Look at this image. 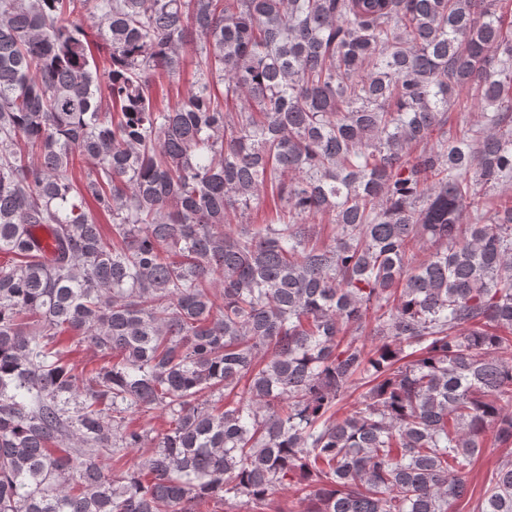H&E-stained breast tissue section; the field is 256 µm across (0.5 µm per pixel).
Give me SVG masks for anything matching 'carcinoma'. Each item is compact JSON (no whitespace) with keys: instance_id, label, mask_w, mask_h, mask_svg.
<instances>
[{"instance_id":"carcinoma-1","label":"carcinoma","mask_w":512,"mask_h":512,"mask_svg":"<svg viewBox=\"0 0 512 512\" xmlns=\"http://www.w3.org/2000/svg\"><path fill=\"white\" fill-rule=\"evenodd\" d=\"M500 2L0 0V512L469 495L487 434L512 447ZM188 45L198 77L158 109ZM463 88L493 108L472 140L450 126ZM268 196L275 216L231 228ZM66 333L106 364L72 362ZM150 409L165 430L130 426ZM479 512H512V460Z\"/></svg>"}]
</instances>
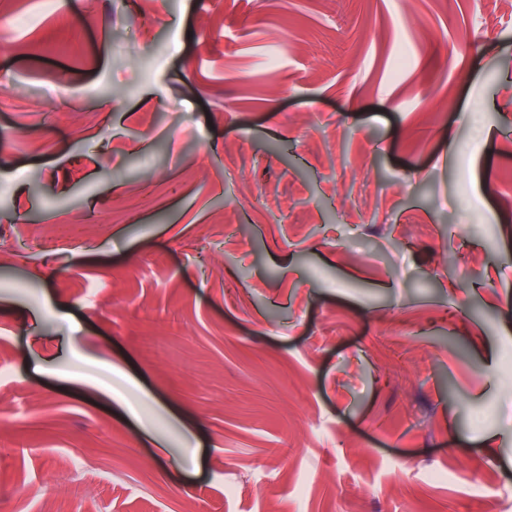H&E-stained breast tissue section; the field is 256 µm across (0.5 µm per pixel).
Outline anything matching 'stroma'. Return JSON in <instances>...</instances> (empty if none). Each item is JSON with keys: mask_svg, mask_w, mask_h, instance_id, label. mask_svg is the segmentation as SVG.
Wrapping results in <instances>:
<instances>
[{"mask_svg": "<svg viewBox=\"0 0 512 512\" xmlns=\"http://www.w3.org/2000/svg\"><path fill=\"white\" fill-rule=\"evenodd\" d=\"M0 399V512H512V0H8Z\"/></svg>", "mask_w": 512, "mask_h": 512, "instance_id": "stroma-1", "label": "stroma"}]
</instances>
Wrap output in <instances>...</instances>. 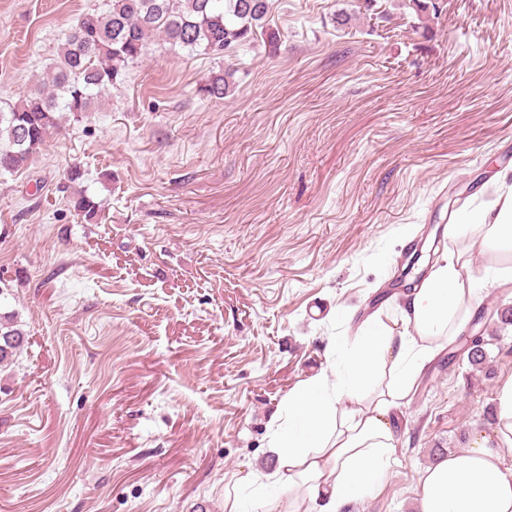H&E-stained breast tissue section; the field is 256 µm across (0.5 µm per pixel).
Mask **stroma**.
<instances>
[{"instance_id": "35a3bbf8", "label": "stroma", "mask_w": 512, "mask_h": 512, "mask_svg": "<svg viewBox=\"0 0 512 512\" xmlns=\"http://www.w3.org/2000/svg\"><path fill=\"white\" fill-rule=\"evenodd\" d=\"M105 3L0 0V101ZM267 26L276 48L151 42L0 182V312L26 333L0 368V512H224L225 483L274 472L289 392L397 316L512 168V0H270ZM227 63L233 93L199 96ZM485 265L464 333L487 371L438 350L394 411L384 482L341 512H420L432 449L491 434L512 288Z\"/></svg>"}]
</instances>
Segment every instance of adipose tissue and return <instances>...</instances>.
<instances>
[{
    "instance_id": "obj_1",
    "label": "adipose tissue",
    "mask_w": 512,
    "mask_h": 512,
    "mask_svg": "<svg viewBox=\"0 0 512 512\" xmlns=\"http://www.w3.org/2000/svg\"><path fill=\"white\" fill-rule=\"evenodd\" d=\"M496 180L494 201L464 207L449 225L456 249L407 295L399 320L368 319L329 371L289 394L288 418L272 439L274 477L303 512H340L385 479L395 441L392 410L434 347L453 342L475 311L480 290L464 274L468 255L512 257V178L501 172ZM505 448L512 450V380L499 390L492 436L475 437L469 448L449 452L424 472L420 512H512Z\"/></svg>"
}]
</instances>
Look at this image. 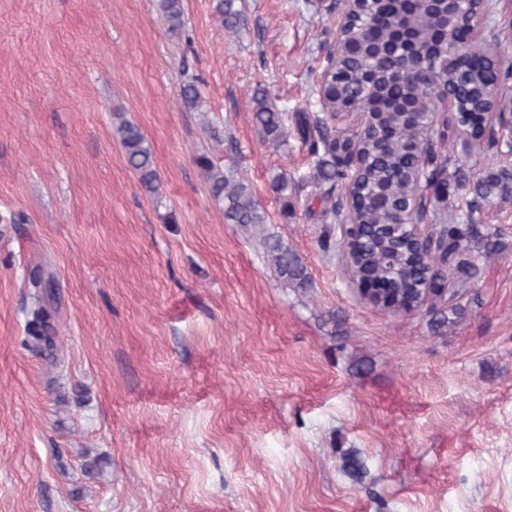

▶ **Objective**
Extract precisely the lines beginning at the line containing "Segment every instance" and ending at the last line of the entries above, exactly as written and with no pictures.

▶ **Written answer**
Segment every instance of adipose tissue and return <instances>...</instances>.
<instances>
[{
    "instance_id": "obj_1",
    "label": "adipose tissue",
    "mask_w": 512,
    "mask_h": 512,
    "mask_svg": "<svg viewBox=\"0 0 512 512\" xmlns=\"http://www.w3.org/2000/svg\"><path fill=\"white\" fill-rule=\"evenodd\" d=\"M496 180L494 201L464 207L449 225L456 249L407 295L399 320L368 319L329 371L289 394L288 418L272 439L274 477L303 512H340L385 479L395 441L392 410L434 347L453 342L475 311L480 290L464 274L468 255L512 257V178L501 172ZM505 448L512 450V380L499 390L492 436L475 437L469 448L449 452L424 472L420 512H512Z\"/></svg>"
}]
</instances>
Look at this image. 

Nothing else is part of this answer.